Only one stretch of the data below is wanted: the lines from the one with "pink hammer: 4 -> 1" through the one with "white hammer: 4 -> 1", repeated exactly.

***** Recorded data *****

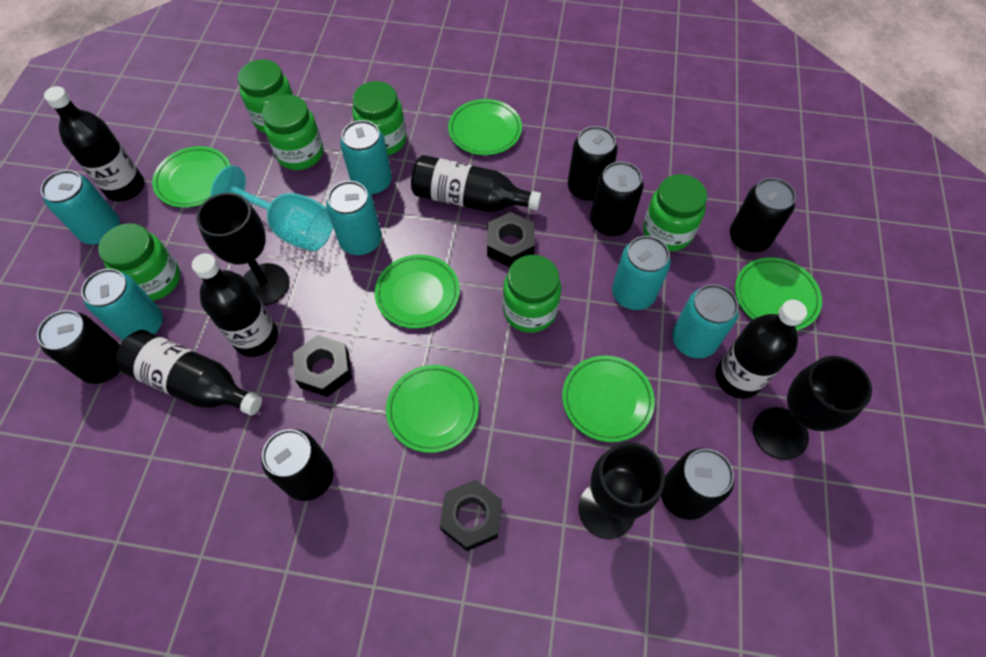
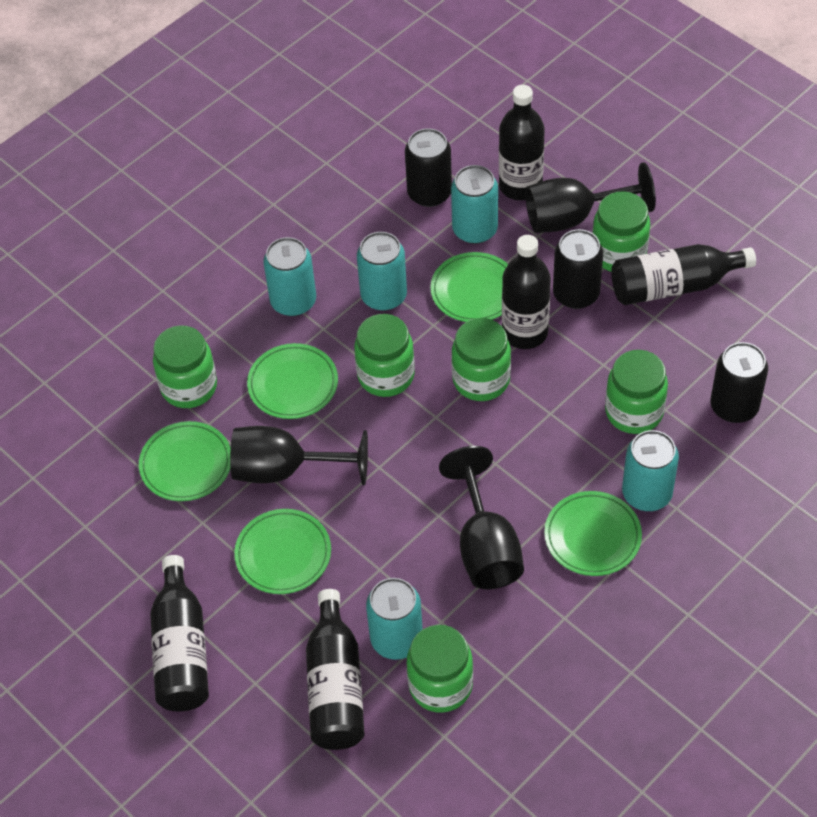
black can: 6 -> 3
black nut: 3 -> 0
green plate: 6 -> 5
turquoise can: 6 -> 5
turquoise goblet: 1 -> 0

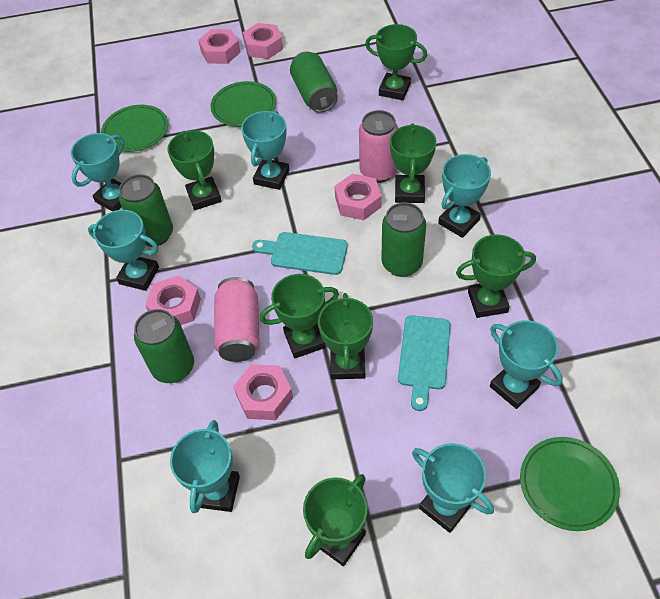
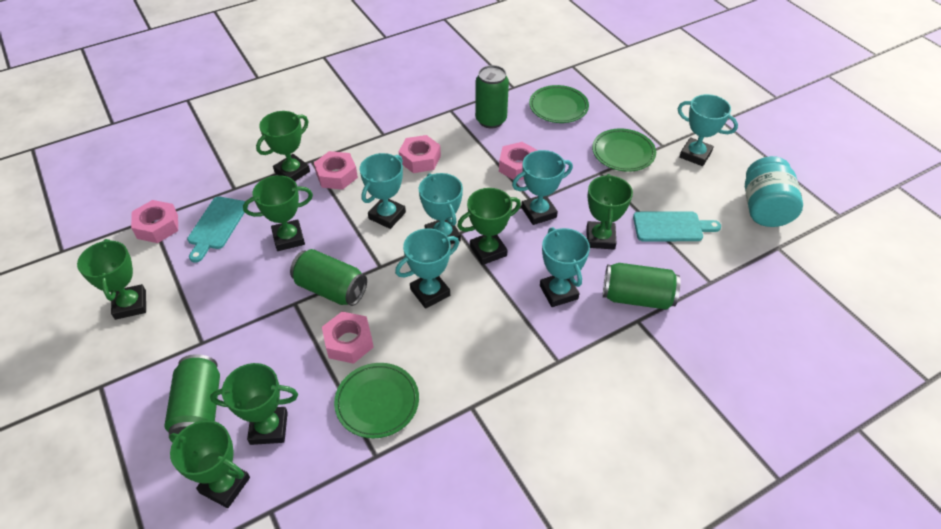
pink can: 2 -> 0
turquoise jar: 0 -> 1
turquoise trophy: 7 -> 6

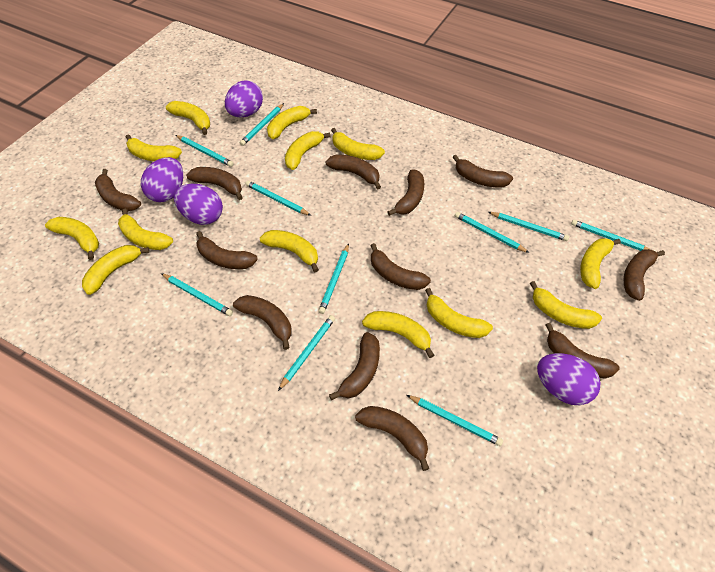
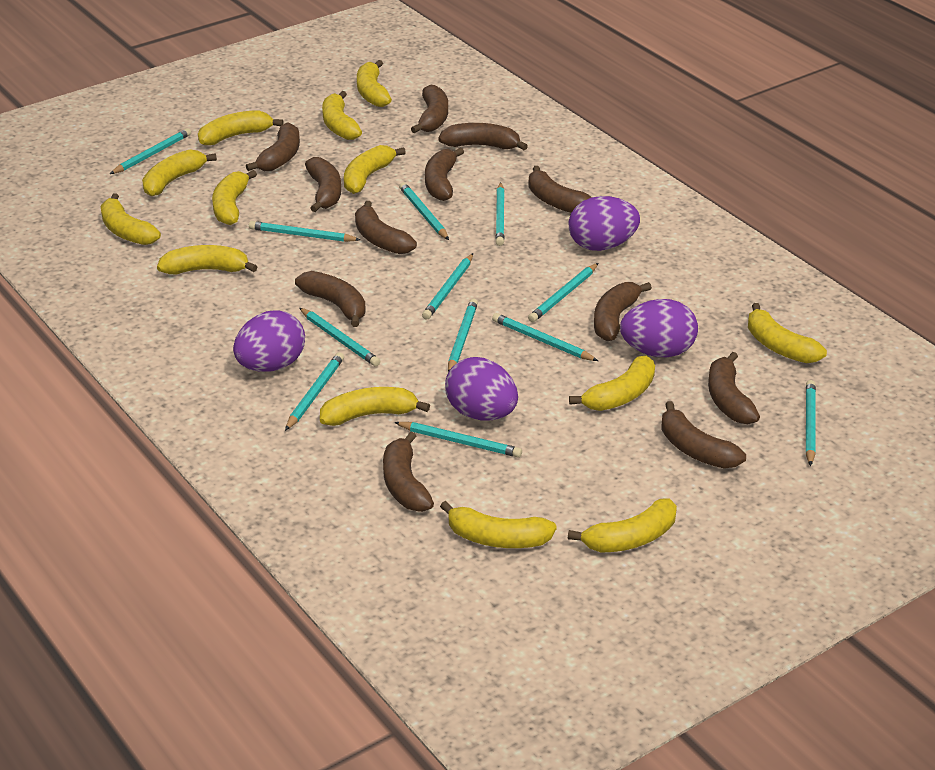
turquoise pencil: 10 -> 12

*****
***** Recorded data *****

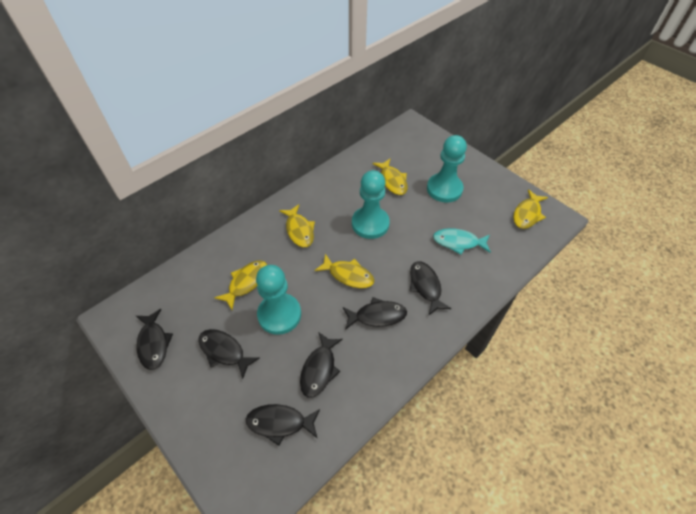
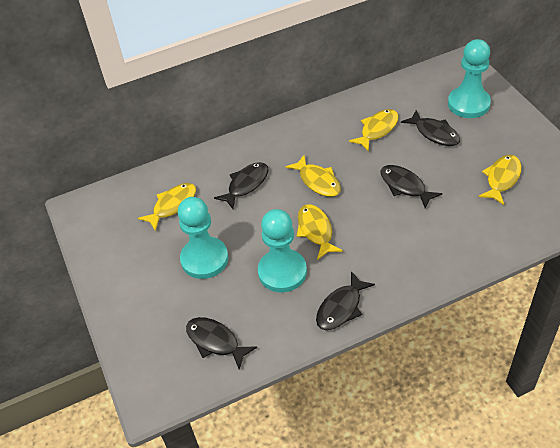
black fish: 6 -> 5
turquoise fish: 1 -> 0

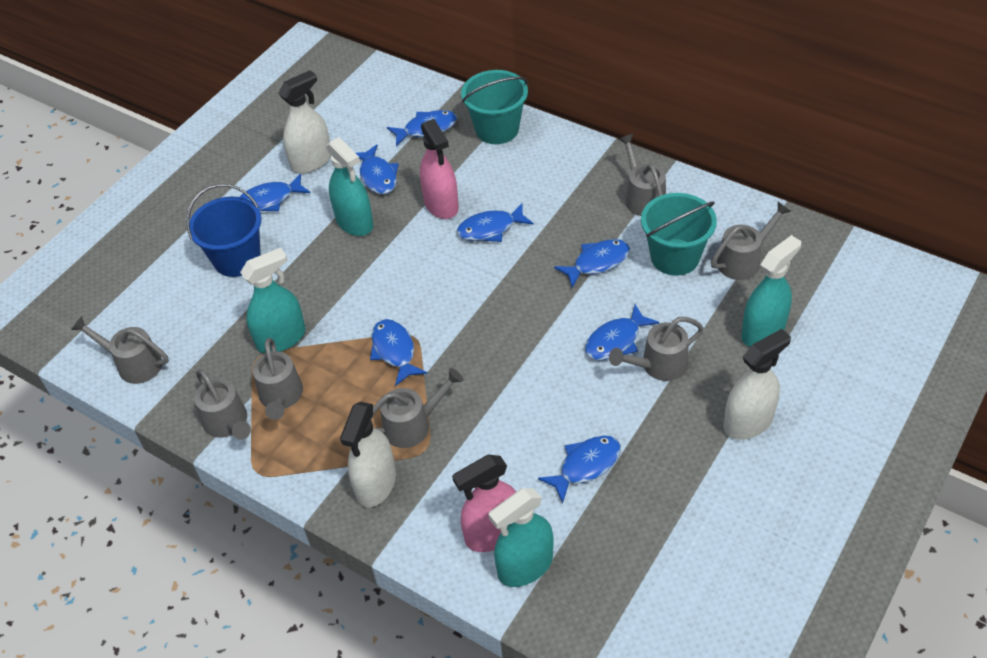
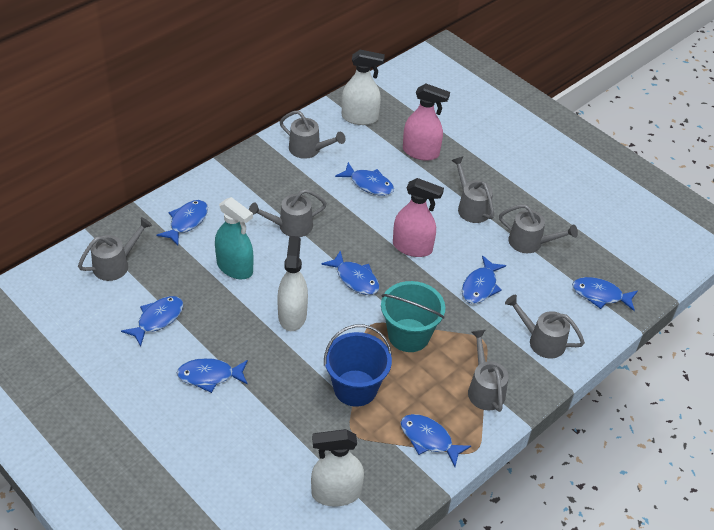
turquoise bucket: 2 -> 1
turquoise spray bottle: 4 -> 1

*****
***** Recorded data *****

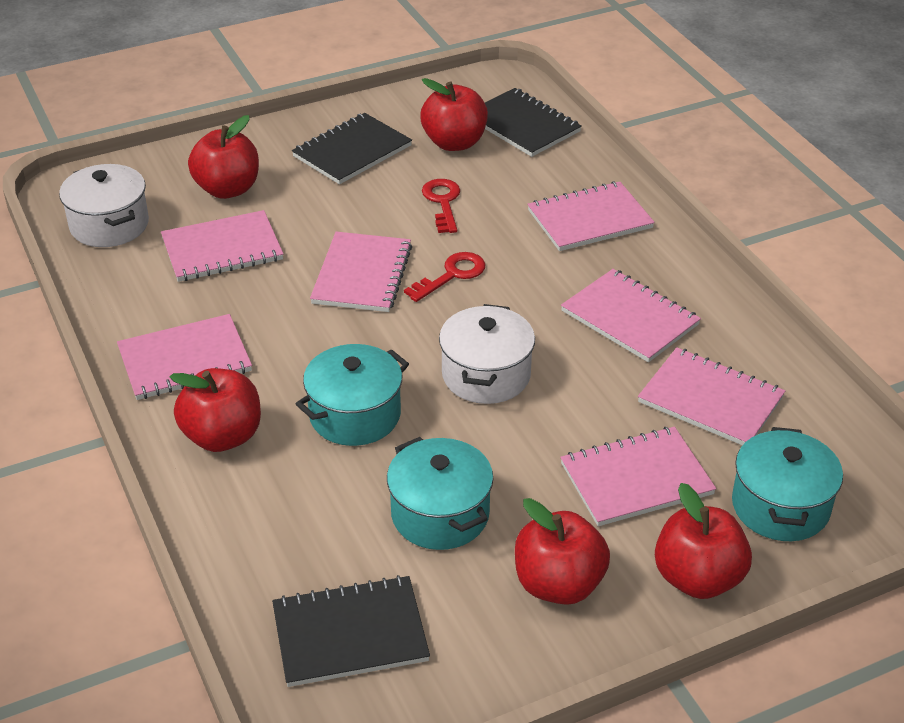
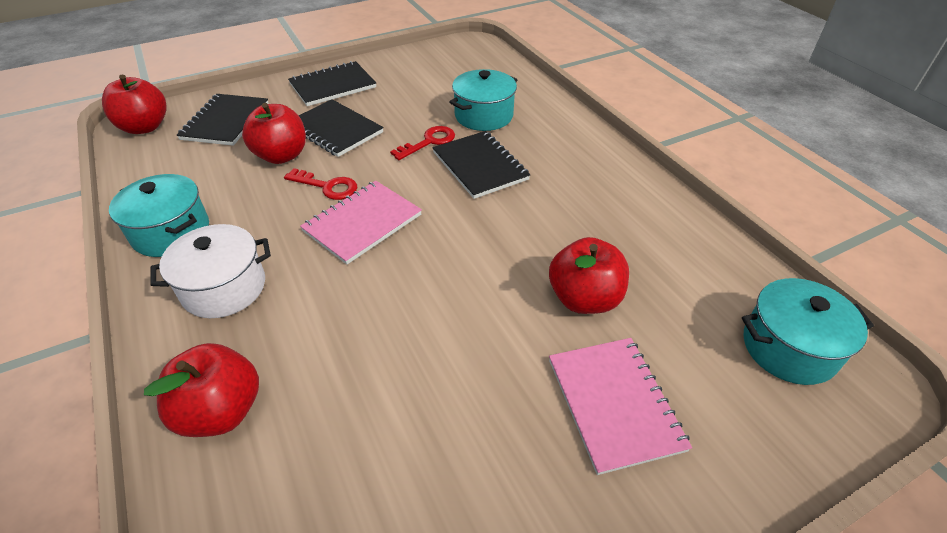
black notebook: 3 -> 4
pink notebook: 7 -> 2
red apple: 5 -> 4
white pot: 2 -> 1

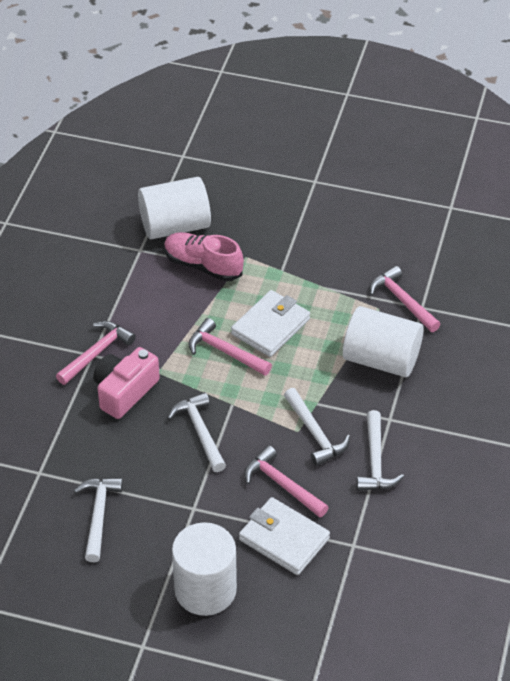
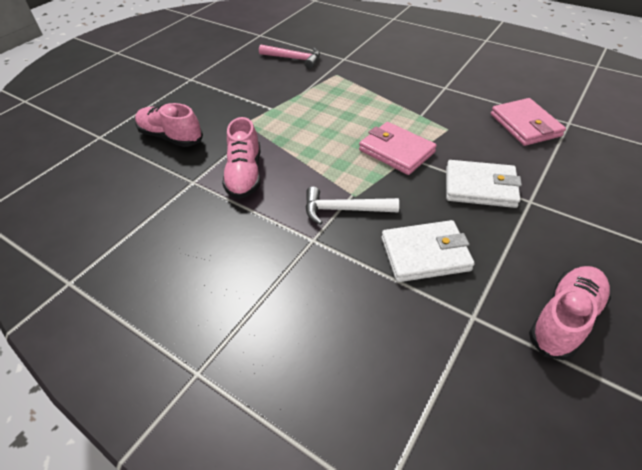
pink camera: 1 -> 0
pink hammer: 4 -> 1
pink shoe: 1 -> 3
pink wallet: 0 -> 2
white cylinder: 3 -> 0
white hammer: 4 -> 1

*****

### Written response
pink hammer: 4 -> 1
pink shoe: 1 -> 3
pink wallet: 0 -> 2
white cylinder: 3 -> 0
white hammer: 4 -> 1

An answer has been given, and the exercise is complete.